[[ SUPPLIED DATA open ]]

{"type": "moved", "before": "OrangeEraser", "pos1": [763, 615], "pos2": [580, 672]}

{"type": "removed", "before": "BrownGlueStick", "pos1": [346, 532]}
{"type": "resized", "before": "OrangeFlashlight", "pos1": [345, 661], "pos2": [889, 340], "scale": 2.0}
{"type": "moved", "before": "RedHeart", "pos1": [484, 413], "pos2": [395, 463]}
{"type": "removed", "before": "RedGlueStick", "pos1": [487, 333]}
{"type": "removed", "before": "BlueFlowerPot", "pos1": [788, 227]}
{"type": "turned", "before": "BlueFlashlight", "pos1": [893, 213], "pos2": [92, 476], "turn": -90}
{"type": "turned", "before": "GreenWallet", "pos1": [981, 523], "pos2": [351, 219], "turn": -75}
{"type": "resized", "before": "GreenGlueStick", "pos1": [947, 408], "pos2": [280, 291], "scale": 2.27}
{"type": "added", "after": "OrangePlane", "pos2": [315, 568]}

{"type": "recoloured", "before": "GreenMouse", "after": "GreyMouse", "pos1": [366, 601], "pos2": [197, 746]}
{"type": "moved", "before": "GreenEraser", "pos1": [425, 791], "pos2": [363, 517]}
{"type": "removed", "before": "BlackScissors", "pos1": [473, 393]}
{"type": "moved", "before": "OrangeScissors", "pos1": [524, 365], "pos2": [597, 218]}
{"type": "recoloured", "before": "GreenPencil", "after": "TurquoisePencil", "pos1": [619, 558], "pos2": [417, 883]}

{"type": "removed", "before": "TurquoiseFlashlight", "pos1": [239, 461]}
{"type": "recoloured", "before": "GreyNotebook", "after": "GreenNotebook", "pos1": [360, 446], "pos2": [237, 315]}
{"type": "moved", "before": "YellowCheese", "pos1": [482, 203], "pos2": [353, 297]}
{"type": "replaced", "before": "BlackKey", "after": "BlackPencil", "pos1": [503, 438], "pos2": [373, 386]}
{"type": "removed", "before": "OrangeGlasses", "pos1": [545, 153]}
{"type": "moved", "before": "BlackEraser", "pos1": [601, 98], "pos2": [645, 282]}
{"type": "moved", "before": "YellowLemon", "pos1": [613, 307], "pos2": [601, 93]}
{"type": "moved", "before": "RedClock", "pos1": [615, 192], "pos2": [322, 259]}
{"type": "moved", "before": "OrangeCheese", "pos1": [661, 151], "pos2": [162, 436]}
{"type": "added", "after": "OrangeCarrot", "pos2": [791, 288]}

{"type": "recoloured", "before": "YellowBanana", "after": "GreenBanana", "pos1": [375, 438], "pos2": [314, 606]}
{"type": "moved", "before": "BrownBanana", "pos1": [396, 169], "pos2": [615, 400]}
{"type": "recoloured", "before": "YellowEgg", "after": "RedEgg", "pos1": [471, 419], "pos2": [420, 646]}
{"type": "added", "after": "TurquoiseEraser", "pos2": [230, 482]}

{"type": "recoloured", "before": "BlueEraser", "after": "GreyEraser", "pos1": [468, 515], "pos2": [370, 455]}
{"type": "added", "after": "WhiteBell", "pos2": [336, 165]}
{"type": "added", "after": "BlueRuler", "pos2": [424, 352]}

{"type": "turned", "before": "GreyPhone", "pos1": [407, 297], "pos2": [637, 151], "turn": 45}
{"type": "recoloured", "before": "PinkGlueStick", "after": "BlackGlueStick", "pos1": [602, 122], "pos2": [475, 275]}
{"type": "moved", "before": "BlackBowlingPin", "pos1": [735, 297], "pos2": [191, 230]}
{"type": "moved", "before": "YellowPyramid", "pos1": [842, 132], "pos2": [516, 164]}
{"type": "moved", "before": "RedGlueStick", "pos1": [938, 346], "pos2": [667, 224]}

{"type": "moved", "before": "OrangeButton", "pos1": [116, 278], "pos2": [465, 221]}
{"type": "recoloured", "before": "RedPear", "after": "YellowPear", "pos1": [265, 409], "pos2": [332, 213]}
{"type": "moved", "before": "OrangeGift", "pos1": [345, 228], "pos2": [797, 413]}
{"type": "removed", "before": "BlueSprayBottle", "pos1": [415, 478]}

[[ SUPPLIED DATA closed ]]

The expected answer is only a number: the count of lines in this listing that contain the string "turned".

3